For the listing below, return the line containing "U35: AND CD4081", the line containing "U40: NOT 74HC04", and all lines in between, exactly as written and nothing else.

[[ Data excerpts, beginning ]]

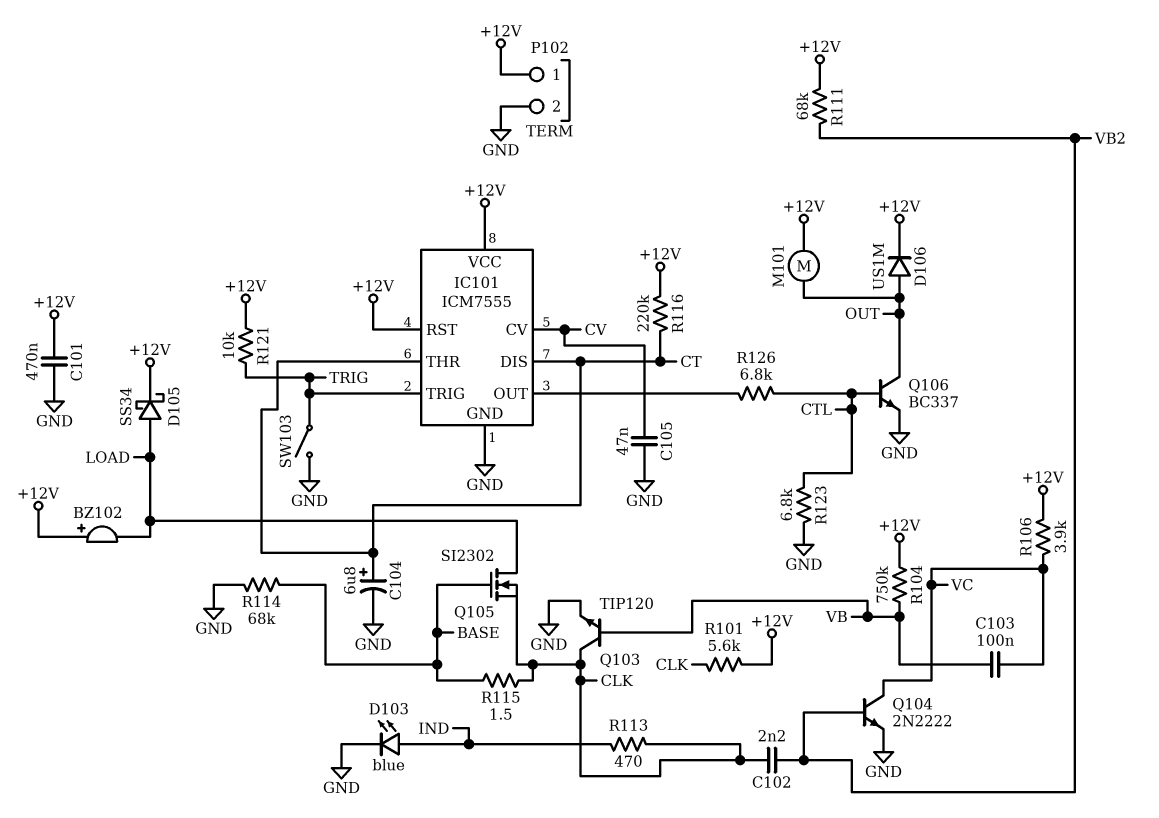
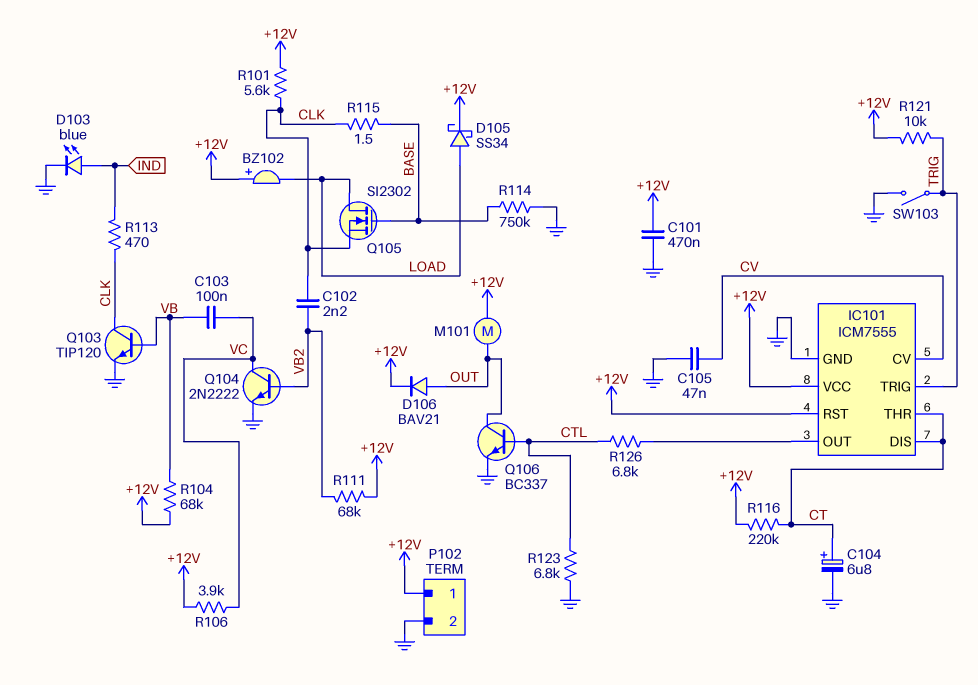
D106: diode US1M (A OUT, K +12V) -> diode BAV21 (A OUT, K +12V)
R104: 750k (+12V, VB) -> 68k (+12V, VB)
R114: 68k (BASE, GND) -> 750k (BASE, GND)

[[ Data excerpts, end ]]
[[ Data excerpts, beginning ]]

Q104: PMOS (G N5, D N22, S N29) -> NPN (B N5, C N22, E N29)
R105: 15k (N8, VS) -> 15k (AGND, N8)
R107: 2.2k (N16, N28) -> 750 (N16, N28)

[[ Data excerpts, end ]]
[[ Data excerpts, beginning ]]

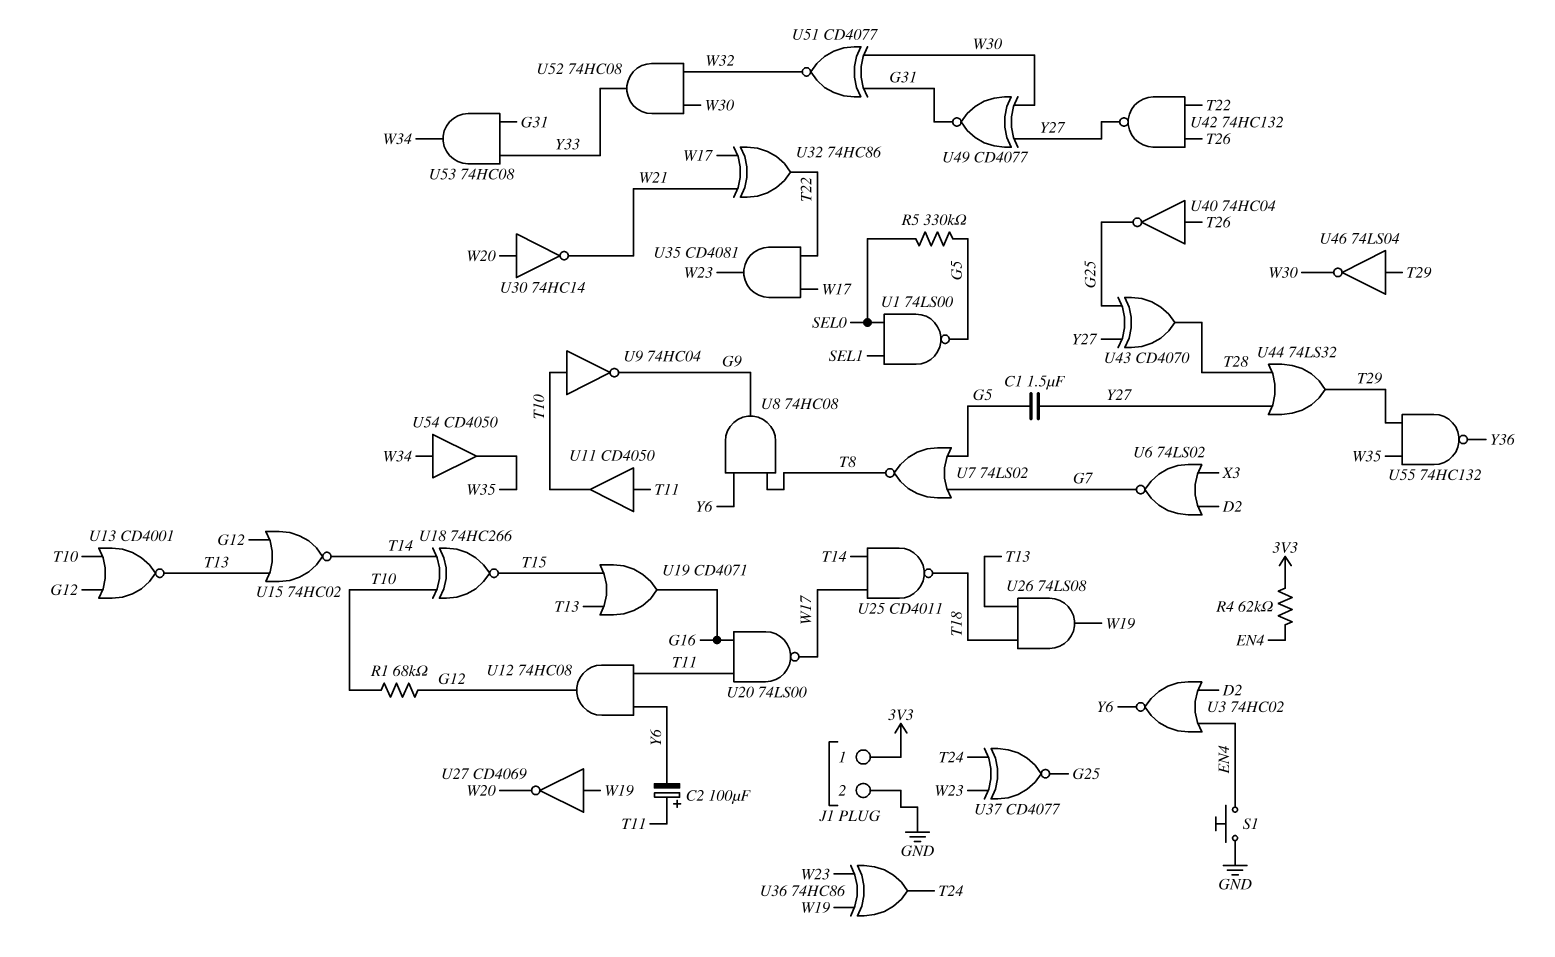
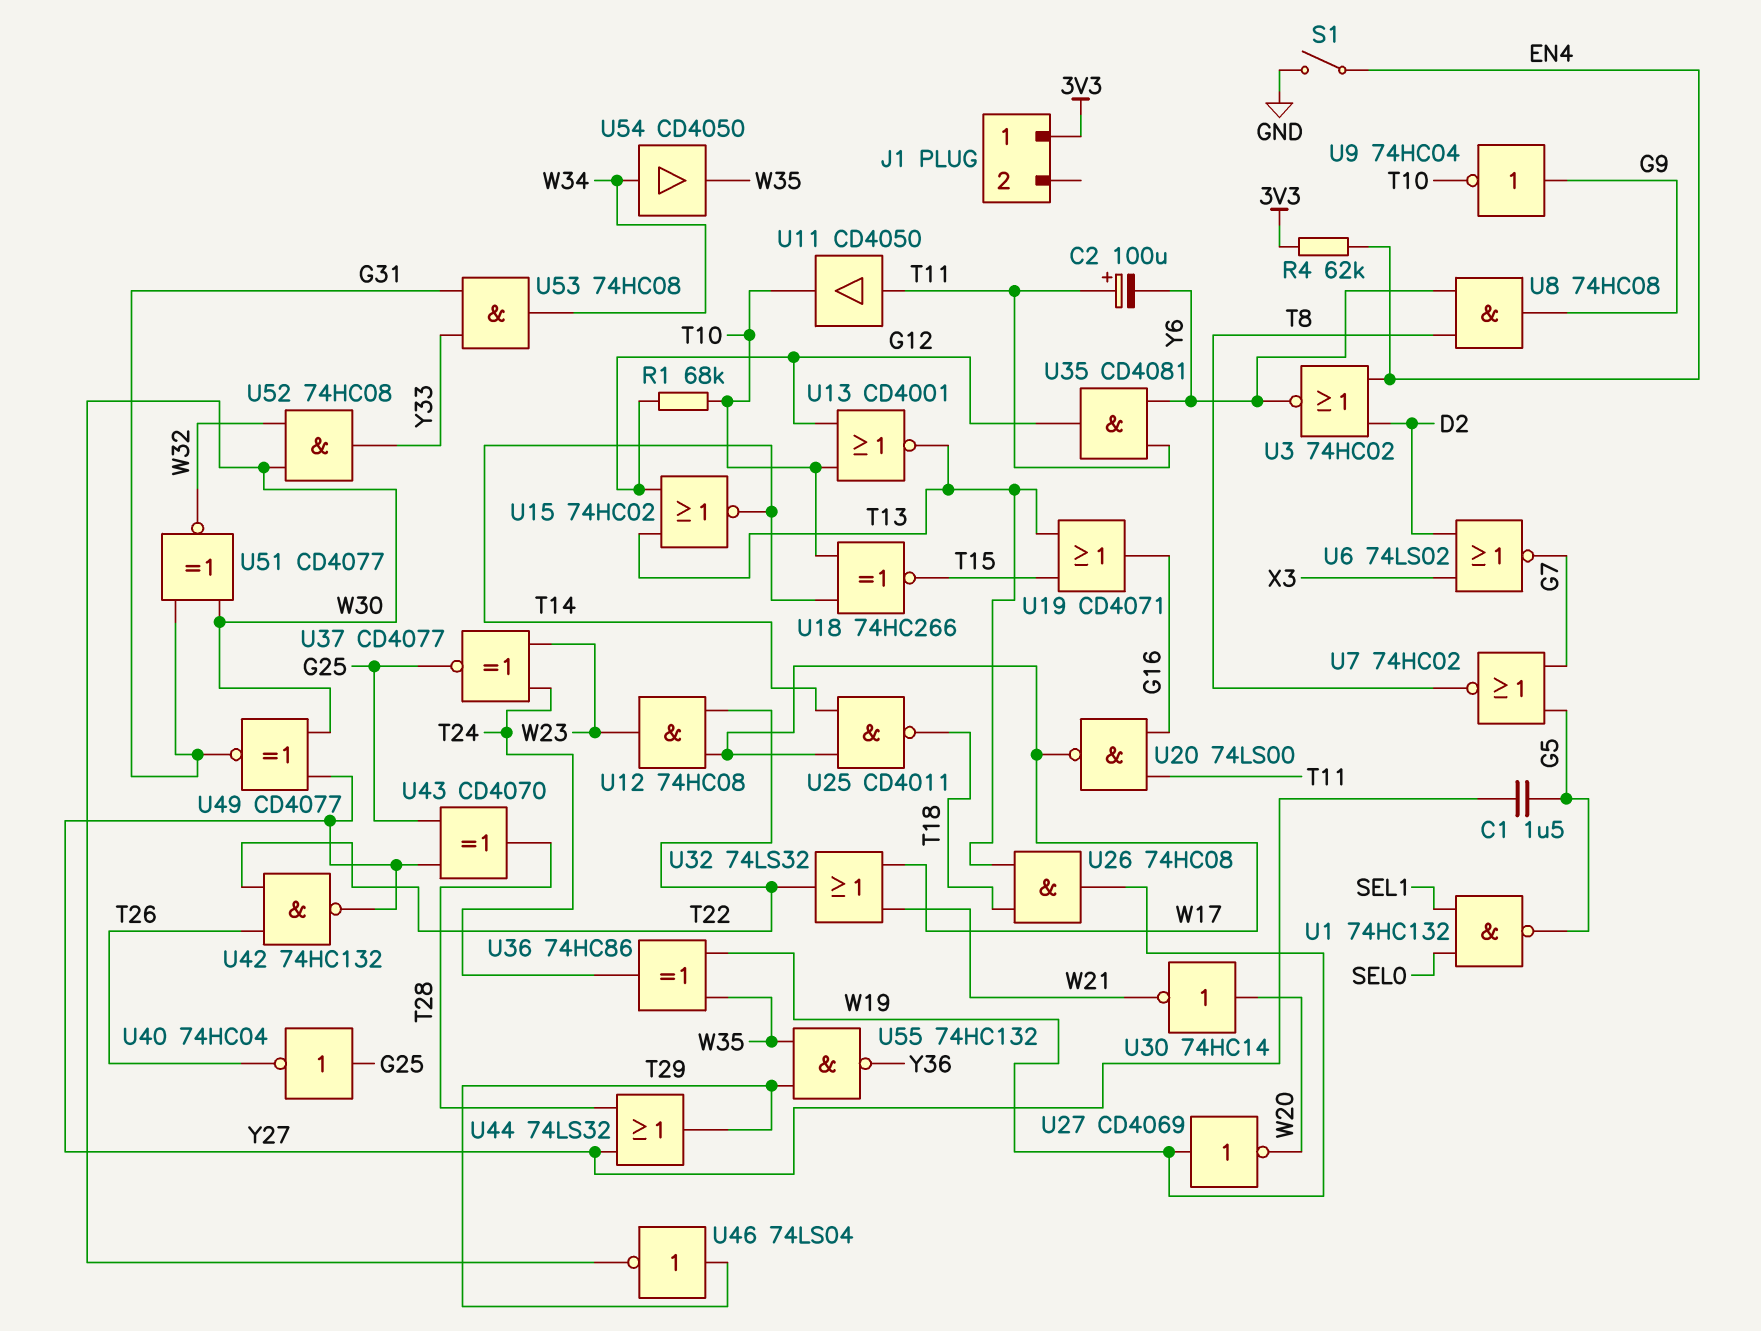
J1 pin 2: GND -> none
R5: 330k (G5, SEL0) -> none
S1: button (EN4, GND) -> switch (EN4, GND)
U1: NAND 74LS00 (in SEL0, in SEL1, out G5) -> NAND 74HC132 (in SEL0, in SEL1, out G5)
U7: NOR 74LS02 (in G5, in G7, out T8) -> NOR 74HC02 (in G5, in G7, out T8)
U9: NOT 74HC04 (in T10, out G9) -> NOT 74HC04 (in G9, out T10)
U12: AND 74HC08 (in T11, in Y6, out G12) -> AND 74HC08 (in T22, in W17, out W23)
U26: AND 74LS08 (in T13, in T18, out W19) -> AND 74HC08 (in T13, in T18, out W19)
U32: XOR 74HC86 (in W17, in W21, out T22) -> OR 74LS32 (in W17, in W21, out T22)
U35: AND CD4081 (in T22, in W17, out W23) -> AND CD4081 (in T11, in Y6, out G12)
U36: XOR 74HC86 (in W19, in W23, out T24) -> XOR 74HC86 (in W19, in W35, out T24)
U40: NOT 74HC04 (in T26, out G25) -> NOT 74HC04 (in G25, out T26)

[[ Data excerpts, end ]]

● **Response**
U35: AND CD4081 (in T22, in W17, out W23) -> AND CD4081 (in T11, in Y6, out G12)
U36: XOR 74HC86 (in W19, in W23, out T24) -> XOR 74HC86 (in W19, in W35, out T24)
U40: NOT 74HC04 (in T26, out G25) -> NOT 74HC04 (in G25, out T26)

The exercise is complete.